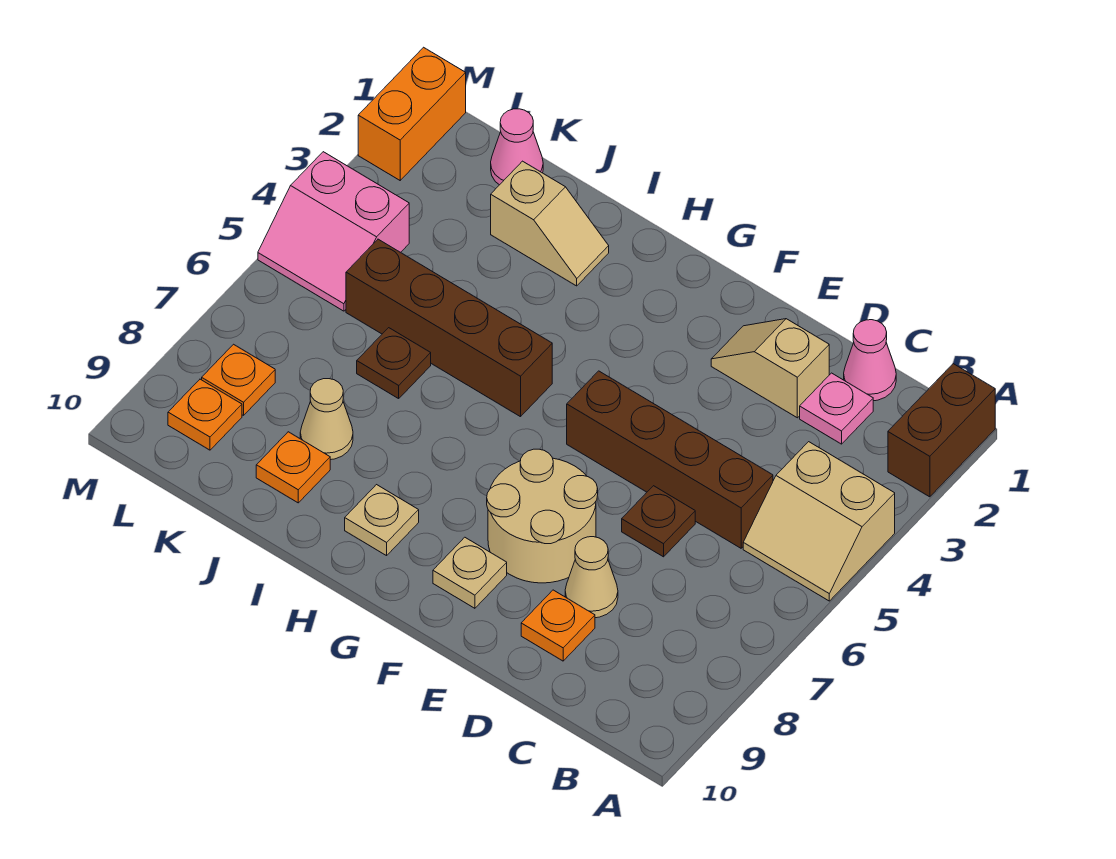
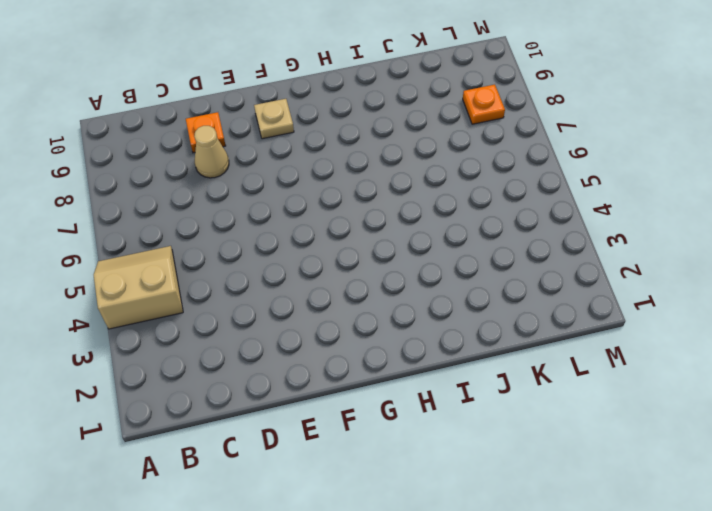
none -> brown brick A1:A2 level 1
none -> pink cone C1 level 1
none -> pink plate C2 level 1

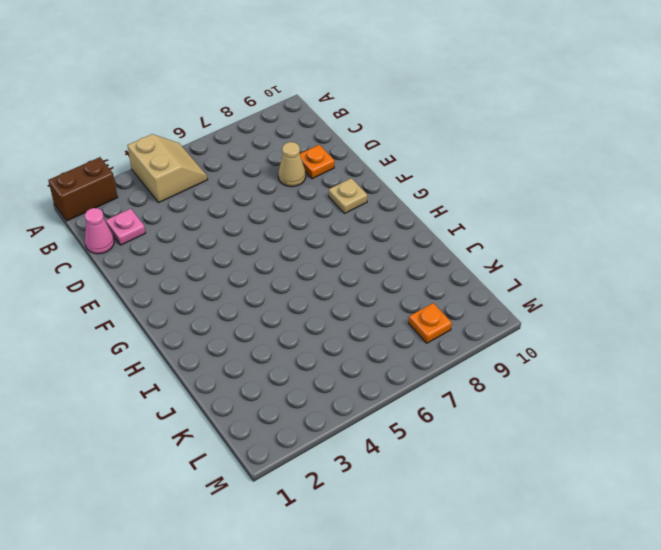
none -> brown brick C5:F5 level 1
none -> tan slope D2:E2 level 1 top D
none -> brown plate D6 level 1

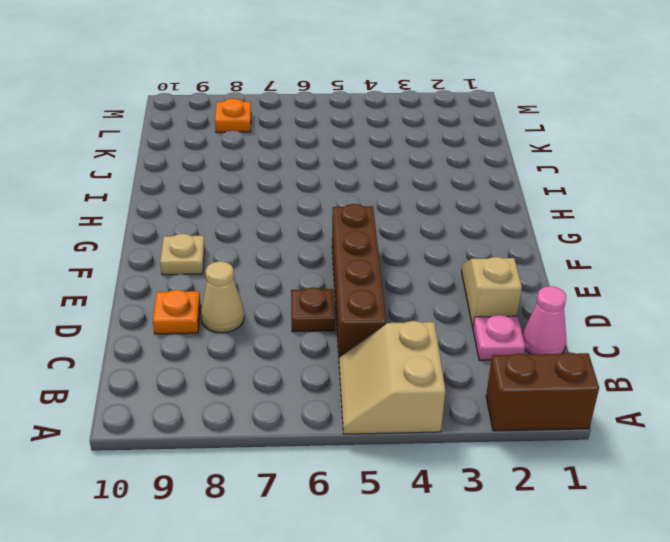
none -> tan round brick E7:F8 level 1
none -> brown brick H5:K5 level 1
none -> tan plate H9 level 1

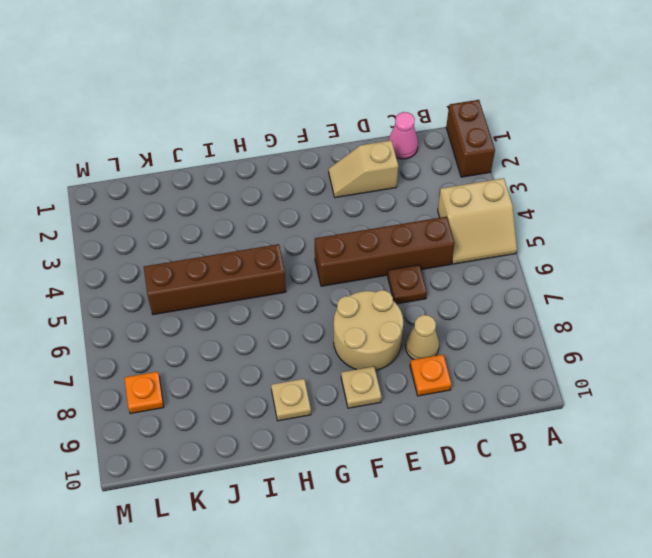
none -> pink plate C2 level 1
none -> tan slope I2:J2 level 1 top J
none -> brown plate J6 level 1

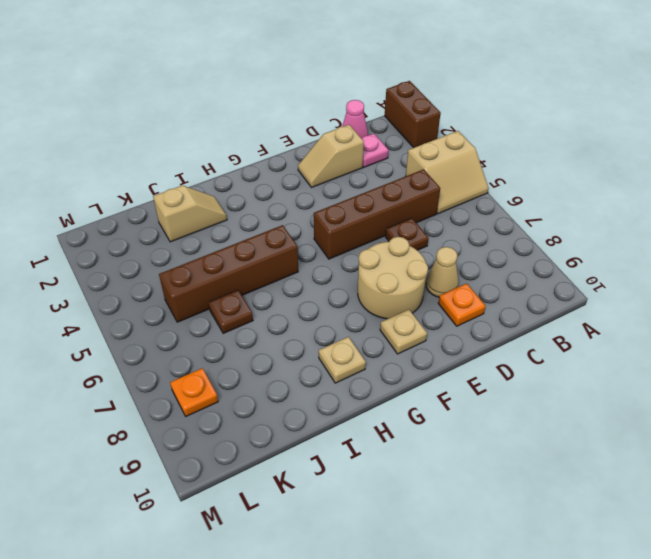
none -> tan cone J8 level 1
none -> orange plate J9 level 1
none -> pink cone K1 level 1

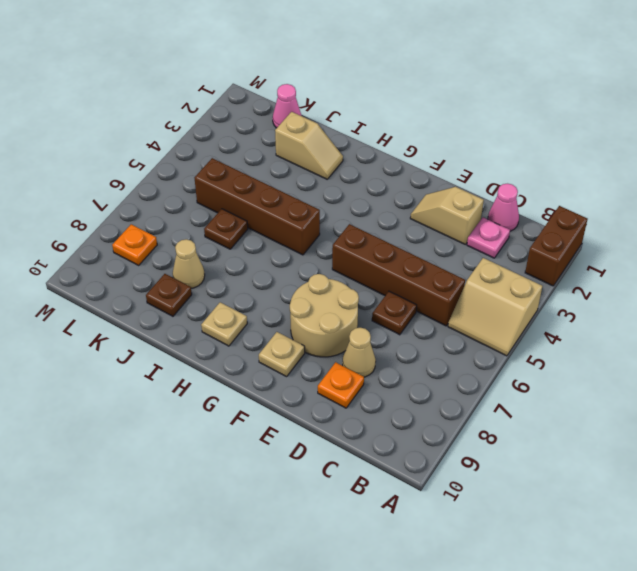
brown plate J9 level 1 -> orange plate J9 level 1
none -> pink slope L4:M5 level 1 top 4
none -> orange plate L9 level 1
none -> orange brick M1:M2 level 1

━━━━━━━━━━━━━━━━━━━━

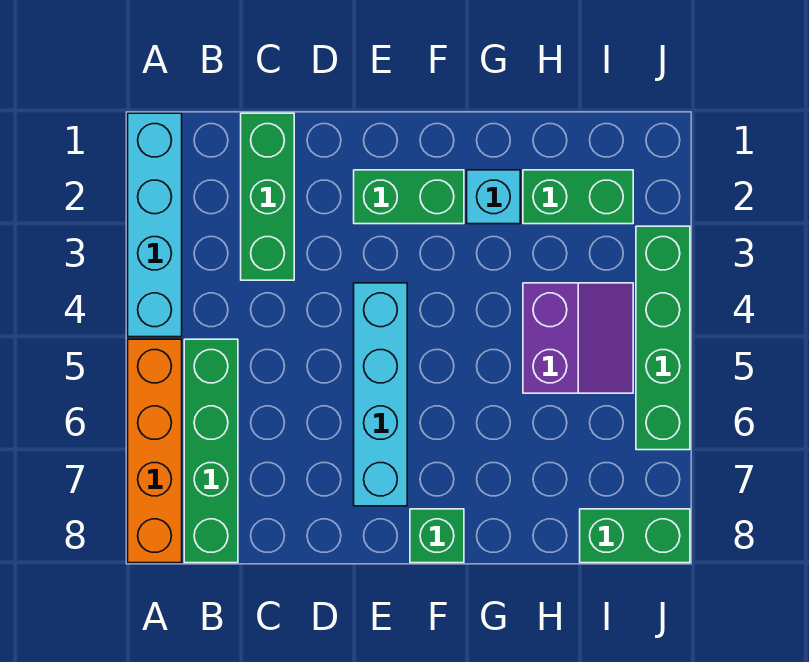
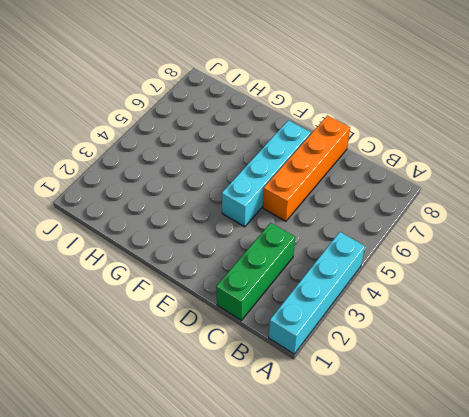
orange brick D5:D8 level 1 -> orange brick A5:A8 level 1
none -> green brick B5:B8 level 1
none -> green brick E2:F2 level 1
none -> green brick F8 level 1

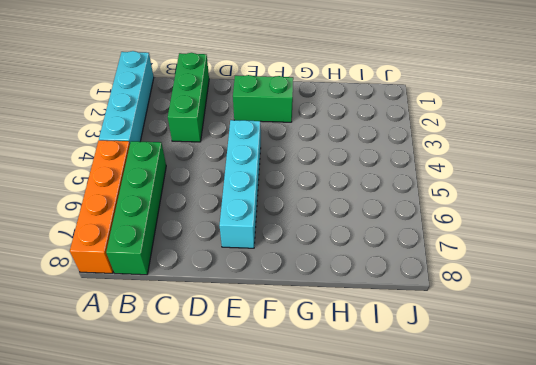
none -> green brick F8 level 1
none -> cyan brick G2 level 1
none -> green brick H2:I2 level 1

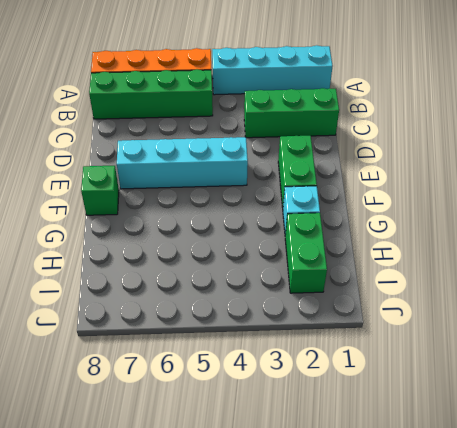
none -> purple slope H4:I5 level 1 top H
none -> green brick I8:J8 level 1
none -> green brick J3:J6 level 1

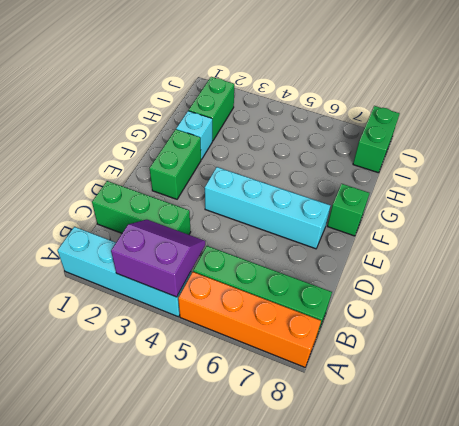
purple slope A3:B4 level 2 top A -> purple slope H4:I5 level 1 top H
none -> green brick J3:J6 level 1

━━━━━━━━━━━━━━━━━━━━

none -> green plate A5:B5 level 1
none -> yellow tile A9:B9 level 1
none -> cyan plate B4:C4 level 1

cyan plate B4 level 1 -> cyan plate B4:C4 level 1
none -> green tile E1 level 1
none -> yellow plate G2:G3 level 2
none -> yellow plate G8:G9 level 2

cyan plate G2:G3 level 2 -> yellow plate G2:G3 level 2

━━━━━━━━━━━━━━━━━━━━

#### Exercise instructions
Return the number of lines in the data above that include the word "tile", and nothing else.

#### Task response
2